◆ Records for the task:
►

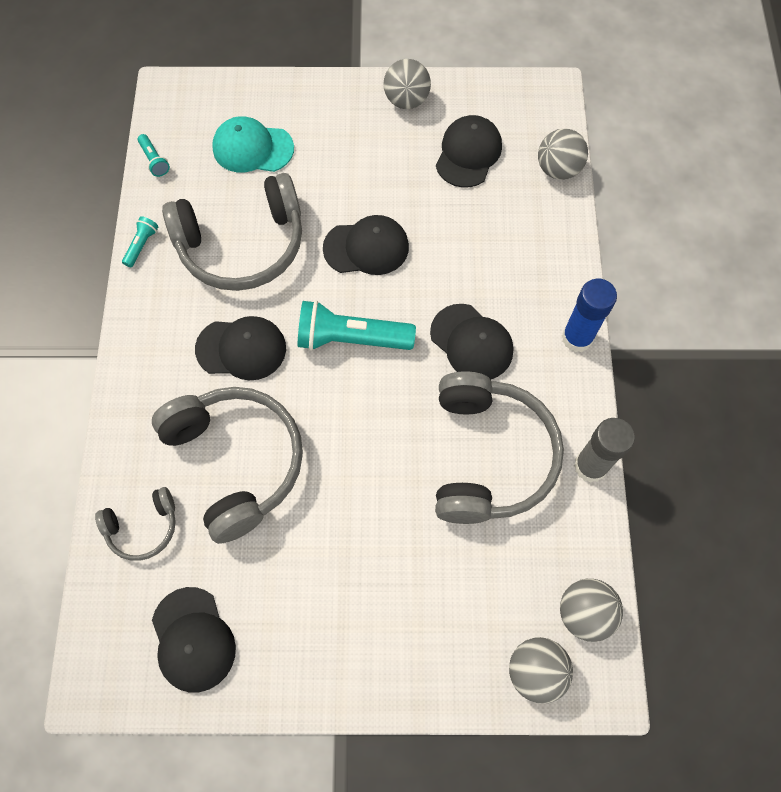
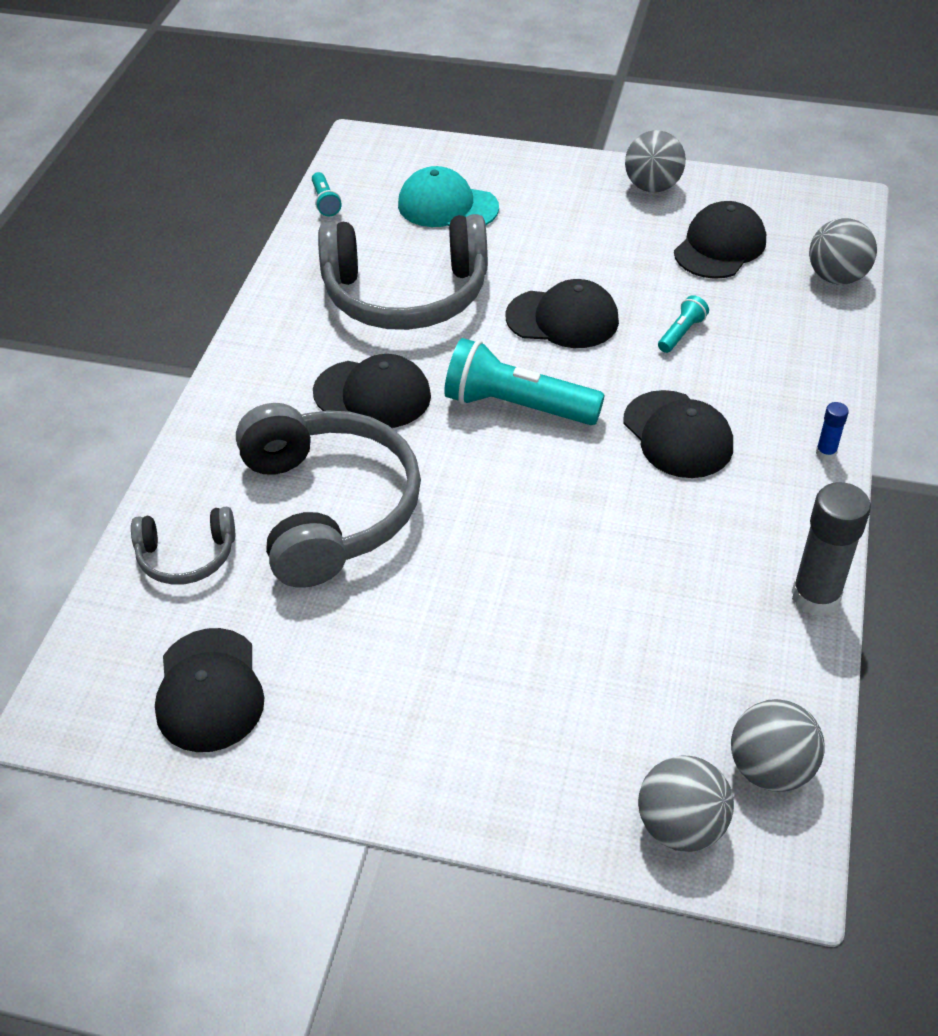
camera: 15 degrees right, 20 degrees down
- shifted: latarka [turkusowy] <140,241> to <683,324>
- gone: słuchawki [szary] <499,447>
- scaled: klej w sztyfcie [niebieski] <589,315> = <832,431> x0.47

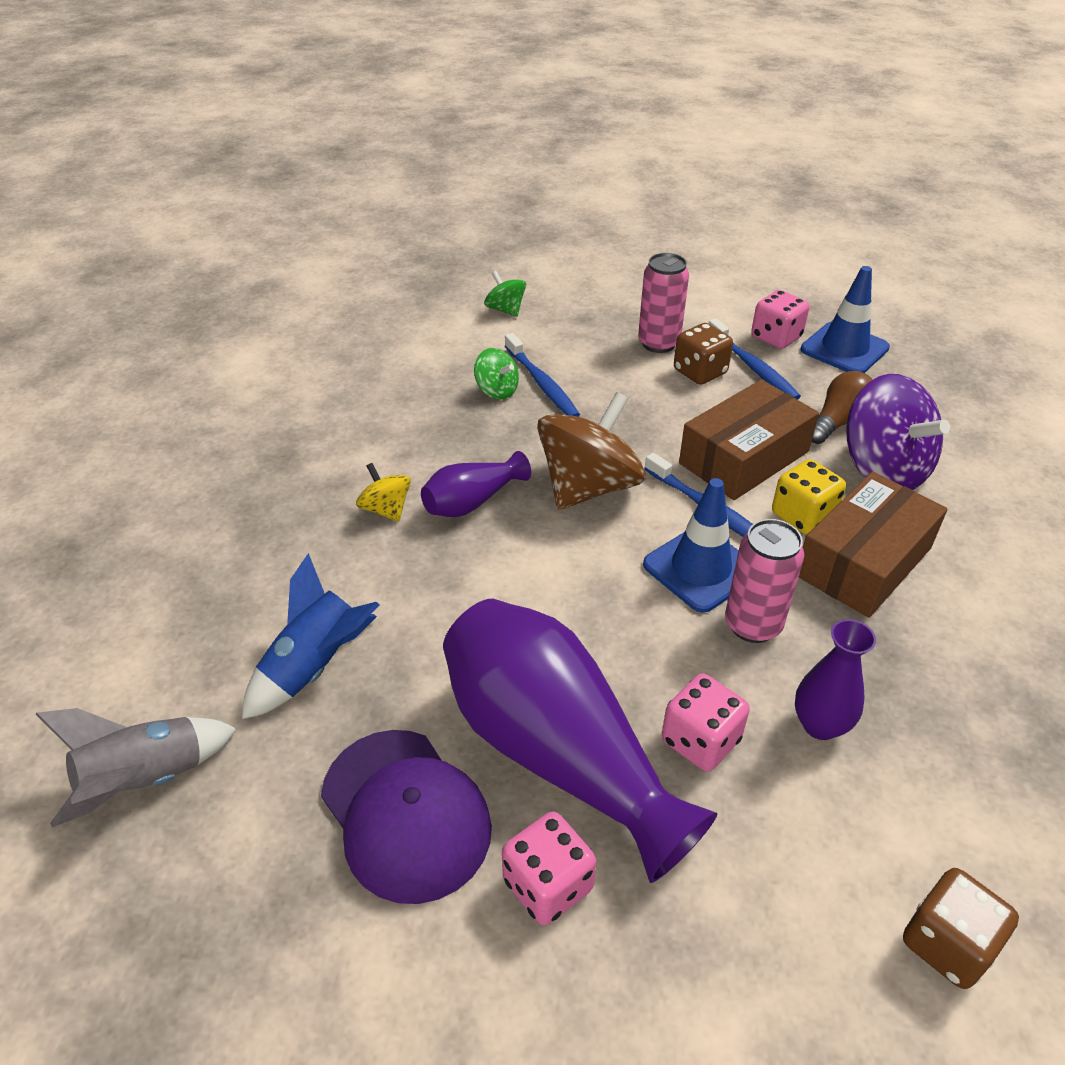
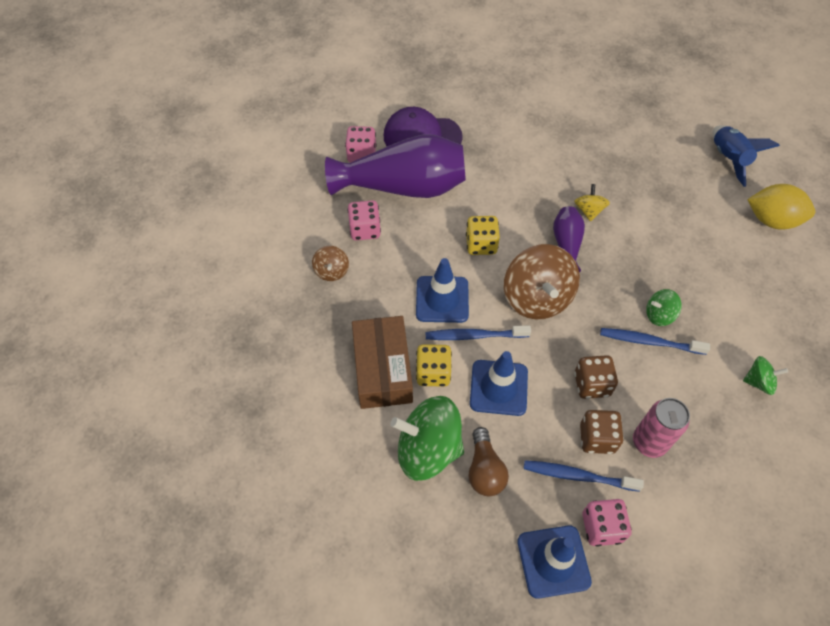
camera: 130 degrees right, 15 degrees up
- gone: rakieta [szary] <136,767>
- shifted: rakieta [niebieski] <310,636> to <746,156>
- rotated: bączek [żółty] <383,492> = <592,203> 90 degrees counterclockwise
- swapped: pudełko [brązowy] <749,439> to pachołek [niebieski] <499,383>
- gone: puszka [różowy] <764,581>
- swapped: wazon [fioletowy] <835,679> to bączek [brązowy] <330,263>
- repainted: bączek [fioletowy] <898,432> to bączek [zielony] <427,438>
- shifted: kostka do gry [brązowy] <961,928> to <596,377>
- new: kostka do gry [żółty] <483,235>
- new: cytryna [żółty] <781,206>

◄

Exactly as written, reproduce the lines from the one containing "- gone: słuchawki [szary] <499,447>" through the last line of the entries above, and leave every picture out.

- gone: słuchawki [szary] <499,447>
- scaled: klej w sztyfcie [niebieski] <589,315> = <832,431> x0.47

camera: 130 degrees right, 15 degrees up
- gone: rakieta [szary] <136,767>
- shifted: rakieta [niebieski] <310,636> to <746,156>
- rotated: bączek [żółty] <383,492> = <592,203> 90 degrees counterclockwise
- swapped: pudełko [brązowy] <749,439> to pachołek [niebieski] <499,383>
- gone: puszka [różowy] <764,581>
- swapped: wazon [fioletowy] <835,679> to bączek [brązowy] <330,263>
- repainted: bączek [fioletowy] <898,432> to bączek [zielony] <427,438>
- shifted: kostka do gry [brązowy] <961,928> to <596,377>
- new: kostka do gry [żółty] <483,235>
- new: cytryna [żółty] <781,206>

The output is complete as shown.